● **TASK INSTRUCTIONS**:
Omit the pictures, and output the rest of the entries exactly as written.

● **Saved entries**:
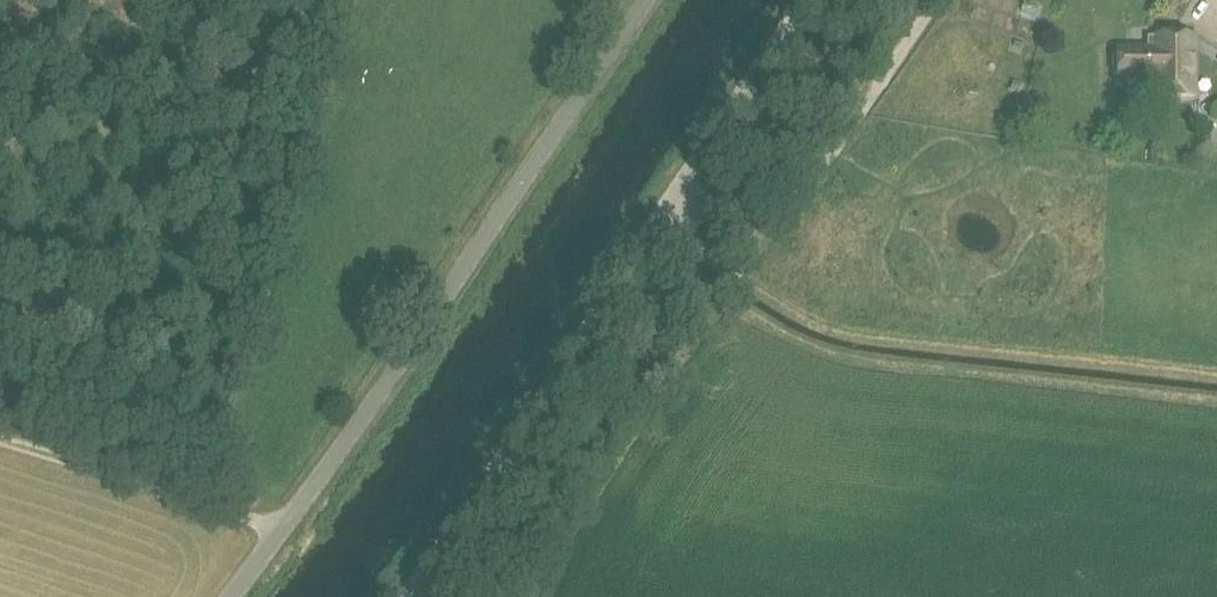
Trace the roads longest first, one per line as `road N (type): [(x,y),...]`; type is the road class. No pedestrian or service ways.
road 1 (unclassified): [(230,596),(444,301),(644,0)]
road 2 (track): [(402,596),(803,0)]
road 3 (track): [(934,0),(818,176),(783,199),(736,207)]
road 4 (track): [(282,528),(0,440)]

● **RESPONSE AREA**:
Trace the roads longest first, one per line as `road N (type): [(x,y),...]`; type is the road class. No pedestrian or service ways.
road 1 (unclassified): [(230,596),(444,301),(644,0)]
road 2 (track): [(402,596),(803,0)]
road 3 (track): [(934,0),(818,176),(783,199),(736,207)]
road 4 (track): [(282,528),(0,440)]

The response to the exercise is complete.